::: RECORDS SHOWN

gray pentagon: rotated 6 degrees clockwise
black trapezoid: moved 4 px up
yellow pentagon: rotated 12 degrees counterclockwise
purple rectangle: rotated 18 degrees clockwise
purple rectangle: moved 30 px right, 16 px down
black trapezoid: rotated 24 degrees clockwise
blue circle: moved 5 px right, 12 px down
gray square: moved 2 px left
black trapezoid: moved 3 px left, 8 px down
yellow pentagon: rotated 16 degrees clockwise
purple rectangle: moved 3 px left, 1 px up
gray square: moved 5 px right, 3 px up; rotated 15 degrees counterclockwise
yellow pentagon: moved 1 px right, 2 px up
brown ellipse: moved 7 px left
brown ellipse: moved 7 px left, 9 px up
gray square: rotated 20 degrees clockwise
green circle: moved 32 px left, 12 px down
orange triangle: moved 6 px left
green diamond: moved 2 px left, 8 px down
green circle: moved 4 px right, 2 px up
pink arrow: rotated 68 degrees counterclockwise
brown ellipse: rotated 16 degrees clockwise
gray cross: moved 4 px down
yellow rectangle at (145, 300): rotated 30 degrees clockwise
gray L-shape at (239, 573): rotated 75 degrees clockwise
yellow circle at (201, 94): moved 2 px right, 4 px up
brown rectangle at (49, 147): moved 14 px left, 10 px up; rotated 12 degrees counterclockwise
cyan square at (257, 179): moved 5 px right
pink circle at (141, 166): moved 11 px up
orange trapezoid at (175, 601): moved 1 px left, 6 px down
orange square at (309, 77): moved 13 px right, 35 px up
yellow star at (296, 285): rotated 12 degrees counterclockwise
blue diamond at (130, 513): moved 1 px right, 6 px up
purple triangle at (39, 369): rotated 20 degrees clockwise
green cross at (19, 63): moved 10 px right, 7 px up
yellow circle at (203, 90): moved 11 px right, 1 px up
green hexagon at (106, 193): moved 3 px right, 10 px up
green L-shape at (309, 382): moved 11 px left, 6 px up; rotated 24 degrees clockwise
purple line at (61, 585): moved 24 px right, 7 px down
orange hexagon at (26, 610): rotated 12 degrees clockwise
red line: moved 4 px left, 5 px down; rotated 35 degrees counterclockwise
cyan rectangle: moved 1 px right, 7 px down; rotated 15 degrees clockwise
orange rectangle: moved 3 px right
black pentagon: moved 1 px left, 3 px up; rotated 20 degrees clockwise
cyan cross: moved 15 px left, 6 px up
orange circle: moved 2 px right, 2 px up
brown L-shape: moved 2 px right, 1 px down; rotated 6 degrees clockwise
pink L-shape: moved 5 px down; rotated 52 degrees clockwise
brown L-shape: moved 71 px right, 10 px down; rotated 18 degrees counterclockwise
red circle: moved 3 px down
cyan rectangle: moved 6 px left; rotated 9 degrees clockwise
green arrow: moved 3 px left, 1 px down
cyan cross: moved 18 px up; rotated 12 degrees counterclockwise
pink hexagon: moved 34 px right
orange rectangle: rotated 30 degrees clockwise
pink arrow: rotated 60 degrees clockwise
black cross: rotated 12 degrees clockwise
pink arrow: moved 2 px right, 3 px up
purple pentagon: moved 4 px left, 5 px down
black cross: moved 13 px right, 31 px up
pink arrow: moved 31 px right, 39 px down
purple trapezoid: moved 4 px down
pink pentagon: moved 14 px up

::::::

### [SHORT TASK]
Rewrite every line of the material above, changing each "px" to "pixels" and leaving everything else as it is.

### [FULL OUTPUT]
gray pentagon: rotated 6 degrees clockwise
black trapezoid: moved 4 pixels up
yellow pentagon: rotated 12 degrees counterclockwise
purple rectangle: rotated 18 degrees clockwise
purple rectangle: moved 30 pixels right, 16 pixels down
black trapezoid: rotated 24 degrees clockwise
blue circle: moved 5 pixels right, 12 pixels down
gray square: moved 2 pixels left
black trapezoid: moved 3 pixels left, 8 pixels down
yellow pentagon: rotated 16 degrees clockwise
purple rectangle: moved 3 pixels left, 1 pixels up
gray square: moved 5 pixels right, 3 pixels up; rotated 15 degrees counterclockwise
yellow pentagon: moved 1 pixels right, 2 pixels up
brown ellipse: moved 7 pixels left
brown ellipse: moved 7 pixels left, 9 pixels up
gray square: rotated 20 degrees clockwise
green circle: moved 32 pixels left, 12 pixels down
orange triangle: moved 6 pixels left
green diamond: moved 2 pixels left, 8 pixels down
green circle: moved 4 pixels right, 2 pixels up
pink arrow: rotated 68 degrees counterclockwise
brown ellipse: rotated 16 degrees clockwise
gray cross: moved 4 pixels down
yellow rectangle at (145, 300): rotated 30 degrees clockwise
gray L-shape at (239, 573): rotated 75 degrees clockwise
yellow circle at (201, 94): moved 2 pixels right, 4 pixels up
brown rectangle at (49, 147): moved 14 pixels left, 10 pixels up; rotated 12 degrees counterclockwise
cyan square at (257, 179): moved 5 pixels right
pink circle at (141, 166): moved 11 pixels up
orange trapezoid at (175, 601): moved 1 pixels left, 6 pixels down
orange square at (309, 77): moved 13 pixels right, 35 pixels up
yellow star at (296, 285): rotated 12 degrees counterclockwise
blue diamond at (130, 513): moved 1 pixels right, 6 pixels up
purple triangle at (39, 369): rotated 20 degrees clockwise
green cross at (19, 63): moved 10 pixels right, 7 pixels up
yellow circle at (203, 90): moved 11 pixels right, 1 pixels up
green hexagon at (106, 193): moved 3 pixels right, 10 pixels up
green L-shape at (309, 382): moved 11 pixels left, 6 pixels up; rotated 24 degrees clockwise
purple line at (61, 585): moved 24 pixels right, 7 pixels down
orange hexagon at (26, 610): rotated 12 degrees clockwise
red line: moved 4 pixels left, 5 pixels down; rotated 35 degrees counterclockwise
cyan rectangle: moved 1 pixels right, 7 pixels down; rotated 15 degrees clockwise
orange rectangle: moved 3 pixels right
black pentagon: moved 1 pixels left, 3 pixels up; rotated 20 degrees clockwise
cyan cross: moved 15 pixels left, 6 pixels up
orange circle: moved 2 pixels right, 2 pixels up
brown L-shape: moved 2 pixels right, 1 pixels down; rotated 6 degrees clockwise
pink L-shape: moved 5 pixels down; rotated 52 degrees clockwise
brown L-shape: moved 71 pixels right, 10 pixels down; rotated 18 degrees counterclockwise
red circle: moved 3 pixels down
cyan rectangle: moved 6 pixels left; rotated 9 degrees clockwise
green arrow: moved 3 pixels left, 1 pixels down
cyan cross: moved 18 pixels up; rotated 12 degrees counterclockwise
pink hexagon: moved 34 pixels right
orange rectangle: rotated 30 degrees clockwise
pink arrow: rotated 60 degrees clockwise
black cross: rotated 12 degrees clockwise
pink arrow: moved 2 pixels right, 3 pixels up
purple pentagon: moved 4 pixels left, 5 pixels down
black cross: moved 13 pixels right, 31 pixels up
pink arrow: moved 31 pixels right, 39 pixels down
purple trapezoid: moved 4 pixels down
pink pentagon: moved 14 pixels up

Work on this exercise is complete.